__Problem to solve__
Of the entries below, return exactly those lines that fall between the one containing "blue marker: 7 -> 8" and the one containing "red marker: 6 -> 9", the two end lines included.

__Material for this exercise__
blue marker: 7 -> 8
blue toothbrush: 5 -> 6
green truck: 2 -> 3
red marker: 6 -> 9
--
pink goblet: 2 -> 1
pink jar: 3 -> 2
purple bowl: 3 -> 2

__Response area__
blue marker: 7 -> 8
blue toothbrush: 5 -> 6
green truck: 2 -> 3
red marker: 6 -> 9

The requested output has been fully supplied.